Action item:
Below, some lines carry pictures; leave those pictures out and retype exactly the lines from the one with "camera: 40 degrees right, 15 degrees down" through the one with "(587, 369) = (459, 260): none -> black button".

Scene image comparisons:
☆ ☆ ☆ ☆ ☆ ☆ ☆

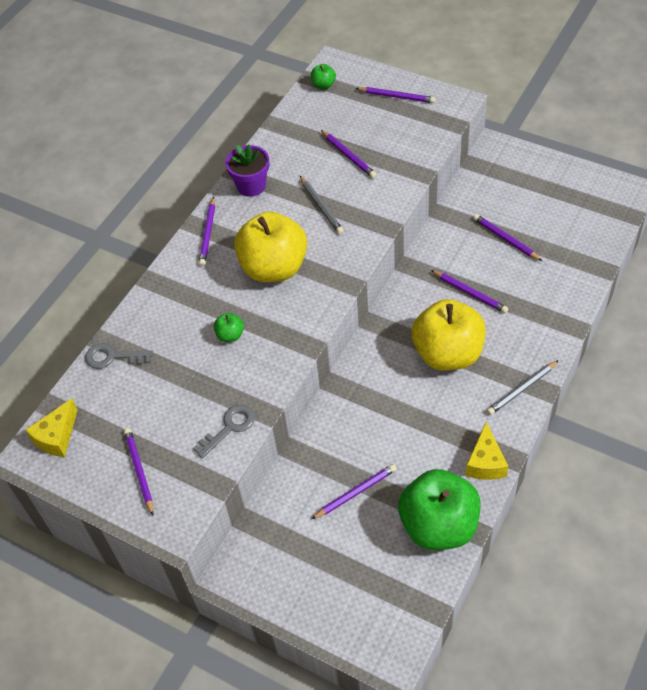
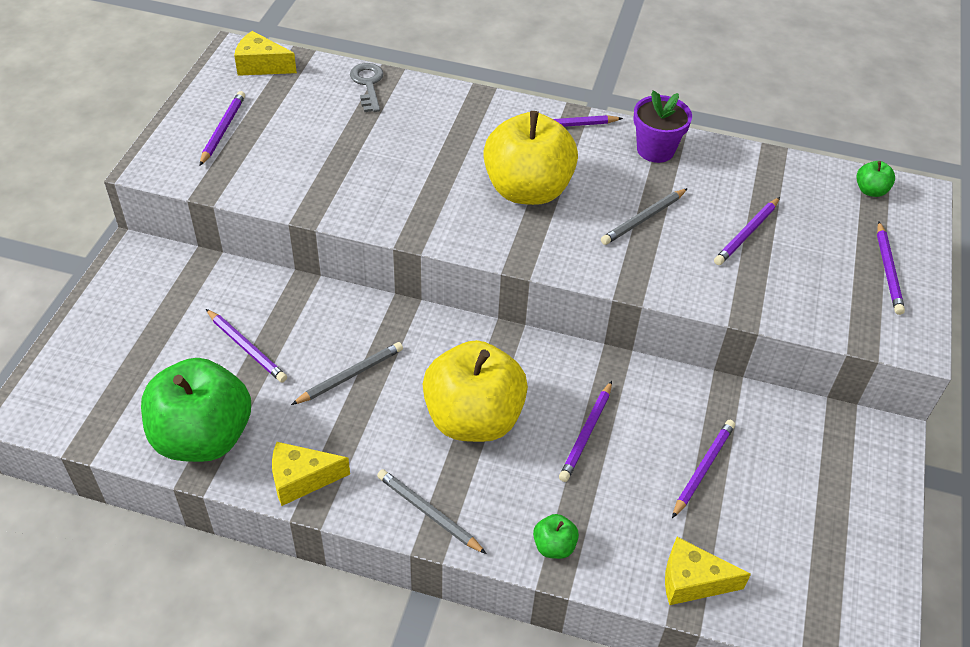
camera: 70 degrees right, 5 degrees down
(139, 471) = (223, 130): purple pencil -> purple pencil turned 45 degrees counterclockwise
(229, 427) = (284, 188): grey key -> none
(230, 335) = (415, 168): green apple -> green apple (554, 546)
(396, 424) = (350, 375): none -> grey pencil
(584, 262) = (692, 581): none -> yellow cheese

☆ ☆ ☆ ☆ ☆ ☆ ☆

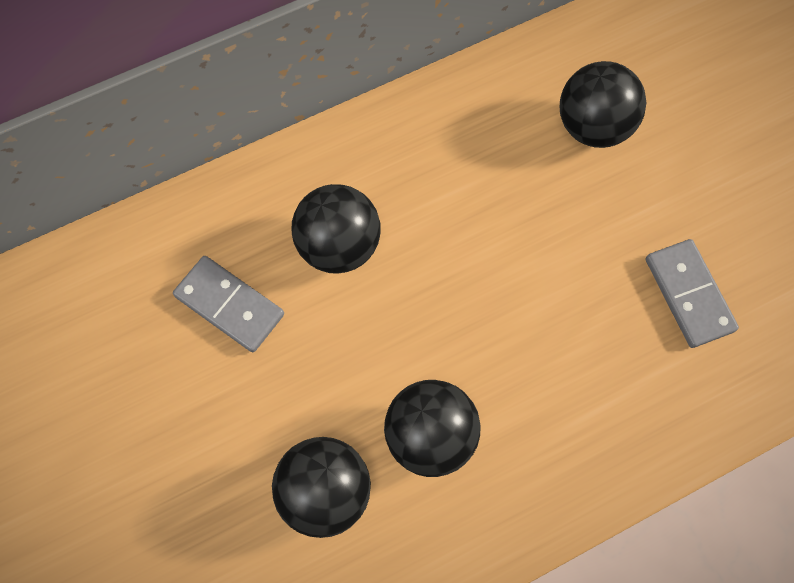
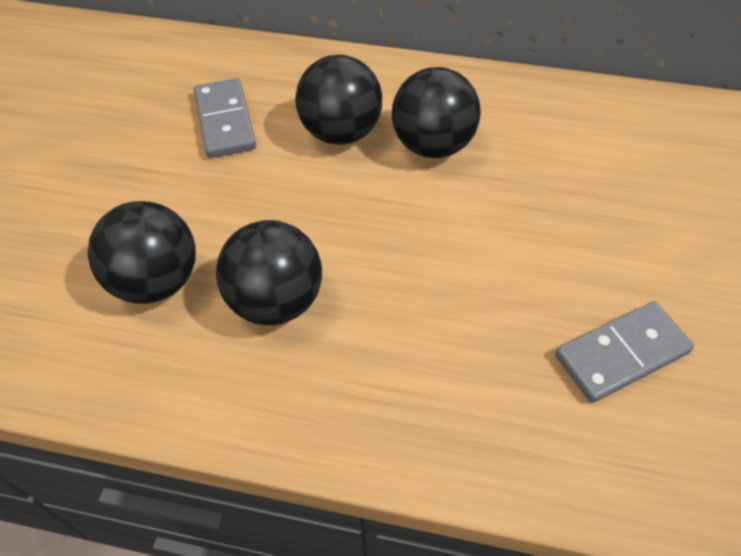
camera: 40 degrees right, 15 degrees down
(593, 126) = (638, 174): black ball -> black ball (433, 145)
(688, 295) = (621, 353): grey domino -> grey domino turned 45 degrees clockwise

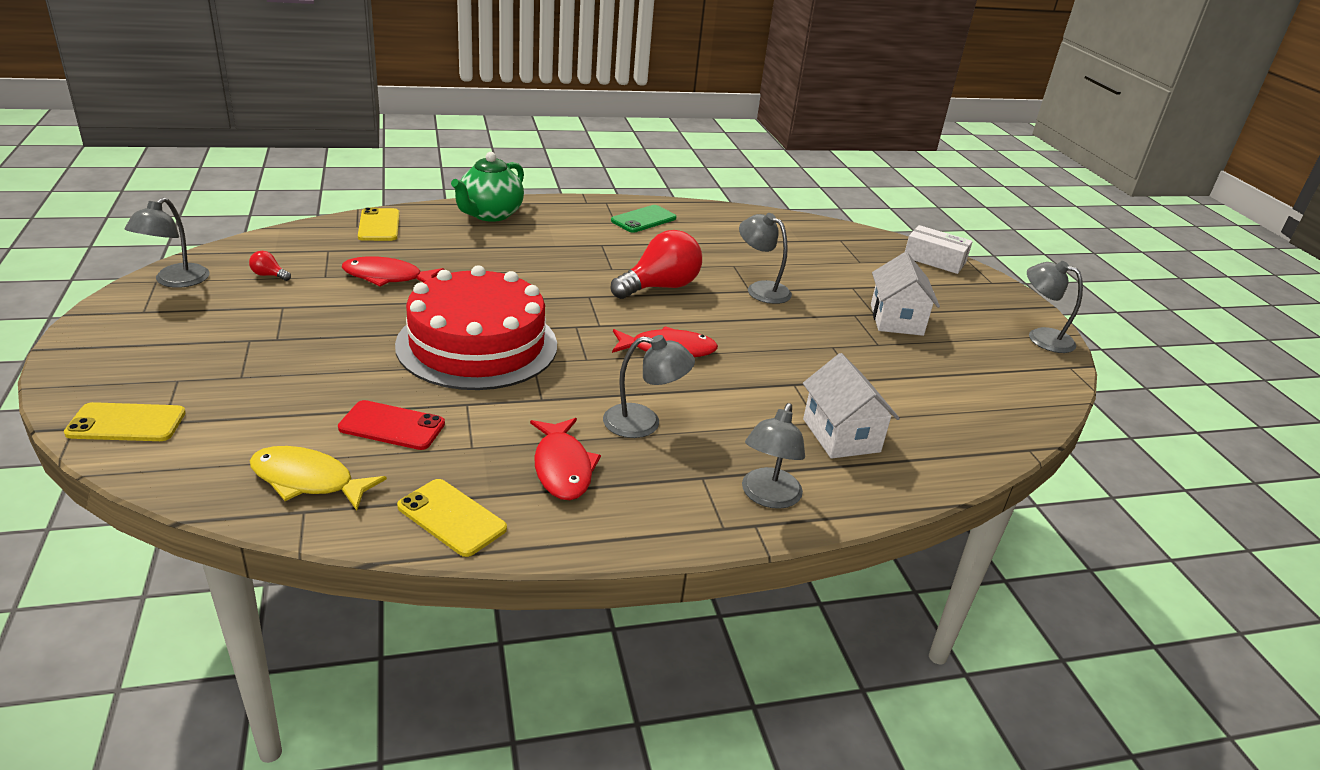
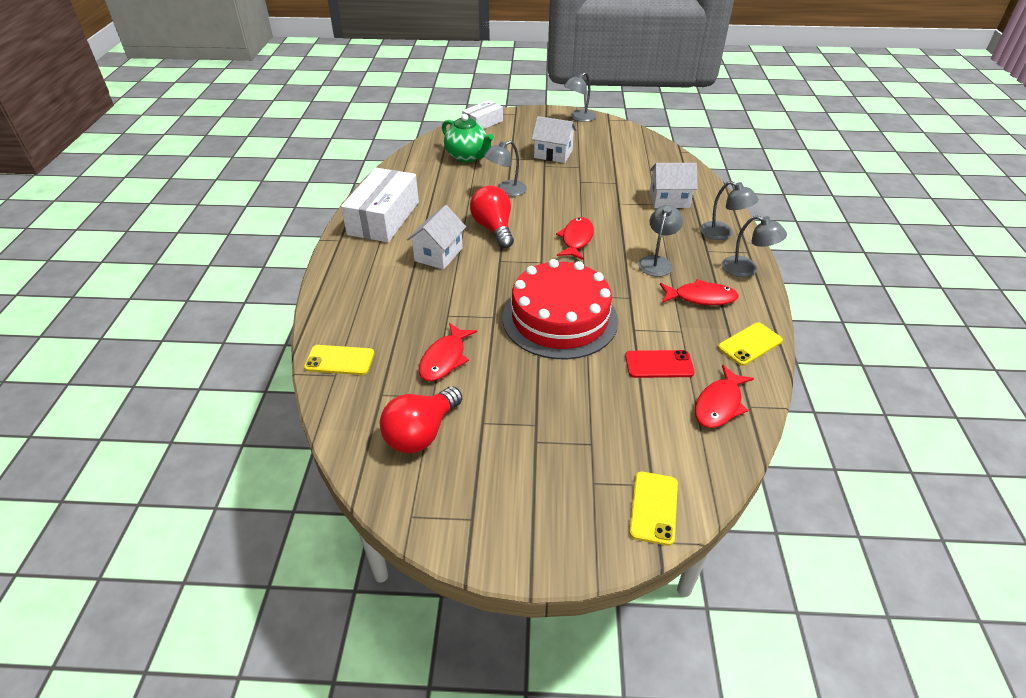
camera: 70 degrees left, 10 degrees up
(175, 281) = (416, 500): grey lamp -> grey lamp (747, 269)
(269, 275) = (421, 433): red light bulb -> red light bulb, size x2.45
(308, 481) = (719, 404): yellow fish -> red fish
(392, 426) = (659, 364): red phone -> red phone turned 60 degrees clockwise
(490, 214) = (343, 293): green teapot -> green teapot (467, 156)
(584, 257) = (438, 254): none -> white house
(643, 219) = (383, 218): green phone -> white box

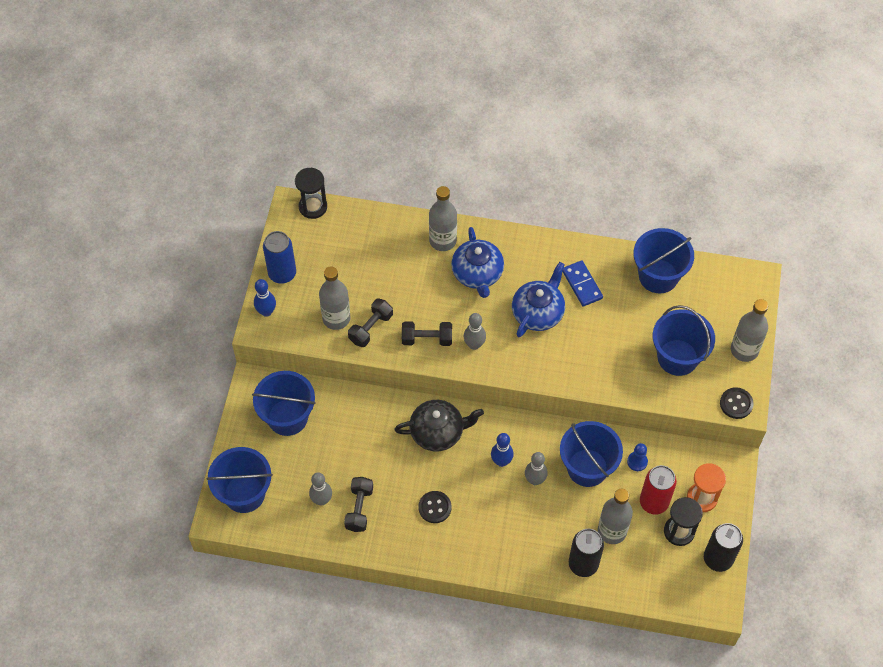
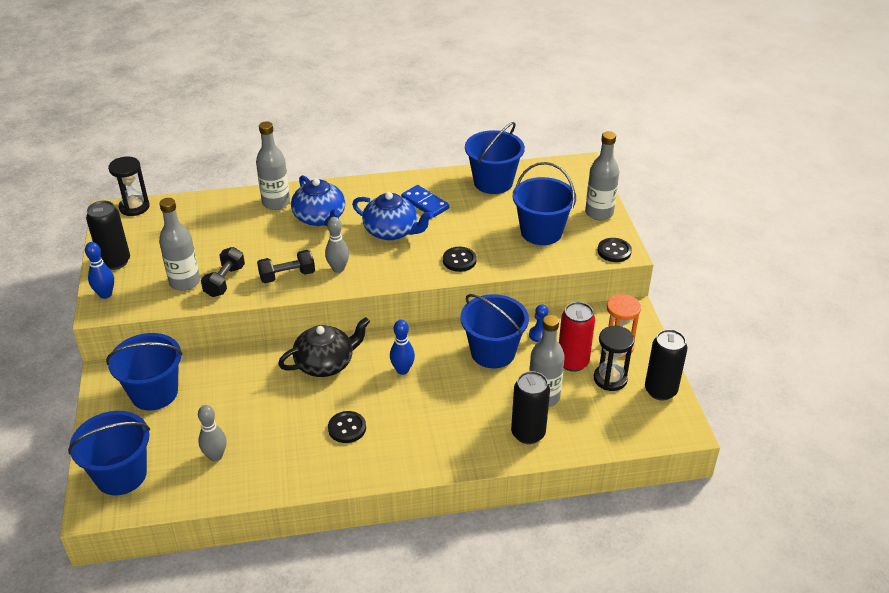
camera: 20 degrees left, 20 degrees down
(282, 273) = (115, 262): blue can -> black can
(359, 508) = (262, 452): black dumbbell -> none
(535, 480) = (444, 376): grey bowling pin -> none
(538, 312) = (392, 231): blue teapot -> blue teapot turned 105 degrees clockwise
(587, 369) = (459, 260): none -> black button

☆ ☆ ☆ ☆ ☆ ☆ ☆

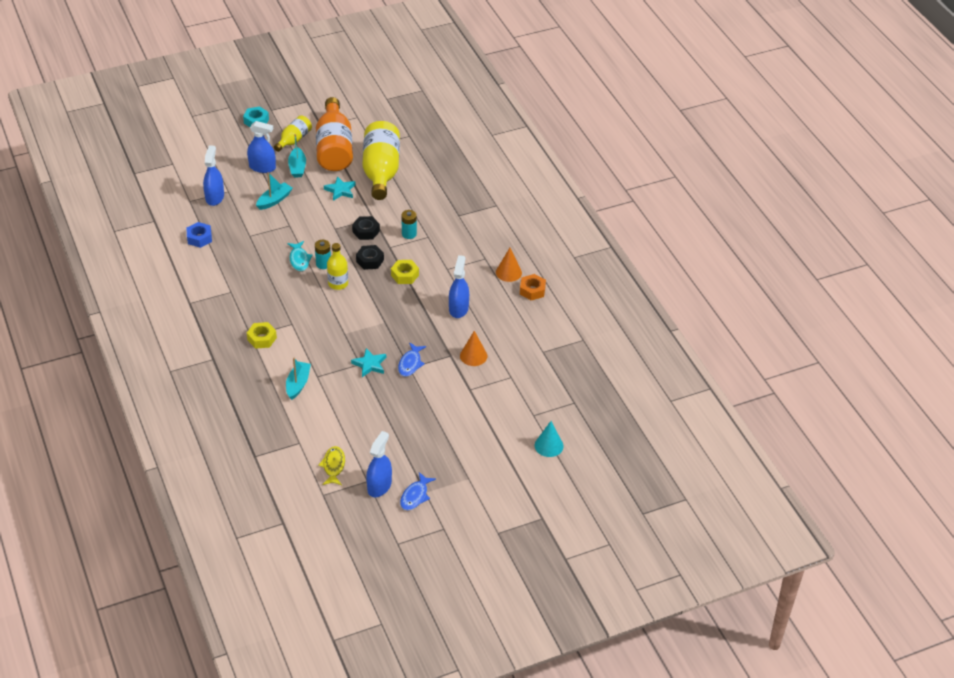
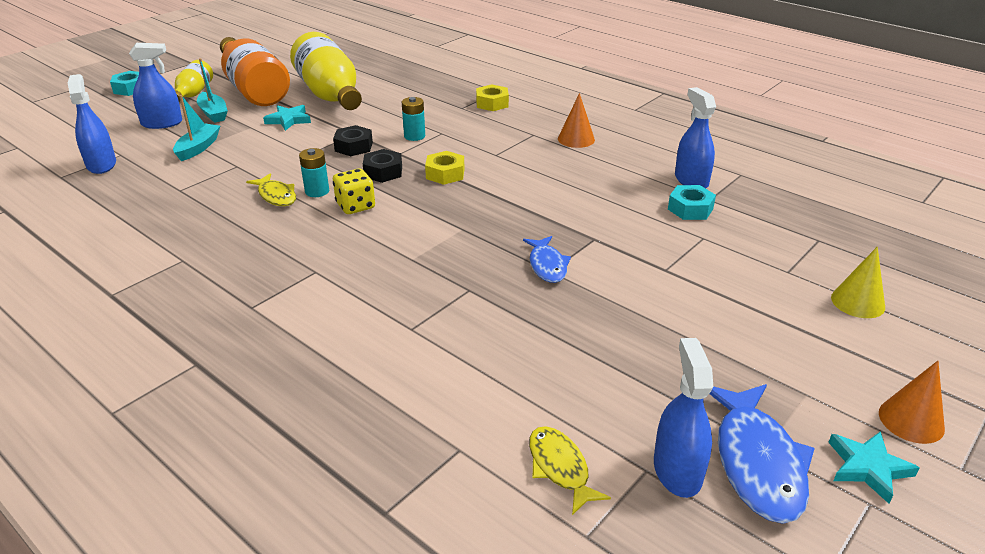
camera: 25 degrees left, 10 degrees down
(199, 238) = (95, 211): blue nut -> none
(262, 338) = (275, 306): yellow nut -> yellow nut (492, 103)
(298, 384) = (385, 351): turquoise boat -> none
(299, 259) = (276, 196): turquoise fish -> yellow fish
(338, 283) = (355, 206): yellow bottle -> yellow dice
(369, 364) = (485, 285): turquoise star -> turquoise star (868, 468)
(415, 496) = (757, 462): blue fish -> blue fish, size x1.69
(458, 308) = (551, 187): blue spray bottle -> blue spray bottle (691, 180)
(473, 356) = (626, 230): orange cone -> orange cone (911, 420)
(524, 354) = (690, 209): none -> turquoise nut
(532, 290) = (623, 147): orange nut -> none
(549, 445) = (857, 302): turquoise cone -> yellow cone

☆ ☆ ☆ ☆ ☆ ☆ ☆

Expected output:
camera: 40 degrees right, 15 degrees down
(593, 126) = (638, 174): black ball -> black ball (433, 145)
(688, 295) = (621, 353): grey domino -> grey domino turned 45 degrees clockwise

camera: 70 degrees left, 10 degrees up
(175, 281) = (416, 500): grey lamp -> grey lamp (747, 269)
(269, 275) = (421, 433): red light bulb -> red light bulb, size x2.45
(308, 481) = (719, 404): yellow fish -> red fish
(392, 426) = (659, 364): red phone -> red phone turned 60 degrees clockwise
(490, 214) = (343, 293): green teapot -> green teapot (467, 156)
(584, 257) = (438, 254): none -> white house
(643, 219) = (383, 218): green phone -> white box

camera: 20 degrees left, 20 degrees down
(282, 273) = (115, 262): blue can -> black can
(359, 508) = (262, 452): black dumbbell -> none
(535, 480) = (444, 376): grey bowling pin -> none
(538, 312) = (392, 231): blue teapot -> blue teapot turned 105 degrees clockwise
(587, 369) = (459, 260): none -> black button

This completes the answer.